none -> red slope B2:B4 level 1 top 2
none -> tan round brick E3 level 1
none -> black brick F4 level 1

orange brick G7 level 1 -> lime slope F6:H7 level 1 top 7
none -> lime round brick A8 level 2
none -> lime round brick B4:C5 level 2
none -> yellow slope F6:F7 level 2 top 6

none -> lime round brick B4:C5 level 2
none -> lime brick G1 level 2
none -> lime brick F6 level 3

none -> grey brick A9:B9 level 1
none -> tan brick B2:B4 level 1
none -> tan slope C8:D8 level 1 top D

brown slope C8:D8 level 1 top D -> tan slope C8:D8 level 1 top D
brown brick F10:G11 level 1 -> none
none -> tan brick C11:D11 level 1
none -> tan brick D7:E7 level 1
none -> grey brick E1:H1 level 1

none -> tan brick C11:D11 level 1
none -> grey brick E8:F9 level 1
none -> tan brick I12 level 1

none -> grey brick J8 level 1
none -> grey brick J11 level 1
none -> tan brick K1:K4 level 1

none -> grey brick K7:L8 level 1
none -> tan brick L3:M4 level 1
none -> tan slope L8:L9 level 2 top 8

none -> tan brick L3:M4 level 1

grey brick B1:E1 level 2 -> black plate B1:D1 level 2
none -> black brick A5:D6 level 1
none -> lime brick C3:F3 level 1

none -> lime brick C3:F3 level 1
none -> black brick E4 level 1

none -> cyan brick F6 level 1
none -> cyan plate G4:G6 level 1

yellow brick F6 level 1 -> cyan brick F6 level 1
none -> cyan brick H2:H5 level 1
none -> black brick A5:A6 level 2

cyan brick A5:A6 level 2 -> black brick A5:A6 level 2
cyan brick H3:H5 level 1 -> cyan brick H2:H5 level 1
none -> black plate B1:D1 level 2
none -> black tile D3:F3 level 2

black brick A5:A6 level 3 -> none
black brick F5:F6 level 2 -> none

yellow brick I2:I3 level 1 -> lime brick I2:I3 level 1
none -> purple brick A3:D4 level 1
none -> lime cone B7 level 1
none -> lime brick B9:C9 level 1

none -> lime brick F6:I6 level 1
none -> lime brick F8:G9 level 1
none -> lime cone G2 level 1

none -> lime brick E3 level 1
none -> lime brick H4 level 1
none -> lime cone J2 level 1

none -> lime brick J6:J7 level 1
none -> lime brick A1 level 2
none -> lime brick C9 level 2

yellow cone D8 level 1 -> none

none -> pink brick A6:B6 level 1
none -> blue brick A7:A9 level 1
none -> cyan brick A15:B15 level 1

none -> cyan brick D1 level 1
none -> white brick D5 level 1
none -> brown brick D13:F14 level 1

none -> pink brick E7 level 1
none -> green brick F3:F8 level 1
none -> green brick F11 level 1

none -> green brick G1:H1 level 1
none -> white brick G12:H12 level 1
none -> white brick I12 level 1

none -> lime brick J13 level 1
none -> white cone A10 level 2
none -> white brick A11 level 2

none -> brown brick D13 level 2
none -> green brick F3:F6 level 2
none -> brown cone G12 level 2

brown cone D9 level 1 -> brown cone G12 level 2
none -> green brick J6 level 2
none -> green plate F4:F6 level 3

# [Task requirements]
Write out, word for word, the lines from the one containing "yellow cone D8 level 1 -> none" through the end of the records, with no other lines.

# [Response area]
yellow cone D8 level 1 -> none

none -> pink brick A6:B6 level 1
none -> blue brick A7:A9 level 1
none -> cyan brick A15:B15 level 1

none -> cyan brick D1 level 1
none -> white brick D5 level 1
none -> brown brick D13:F14 level 1

none -> pink brick E7 level 1
none -> green brick F3:F8 level 1
none -> green brick F11 level 1

none -> green brick G1:H1 level 1
none -> white brick G12:H12 level 1
none -> white brick I12 level 1

none -> lime brick J13 level 1
none -> white cone A10 level 2
none -> white brick A11 level 2

none -> brown brick D13 level 2
none -> green brick F3:F6 level 2
none -> brown cone G12 level 2

brown cone D9 level 1 -> brown cone G12 level 2
none -> green brick J6 level 2
none -> green plate F4:F6 level 3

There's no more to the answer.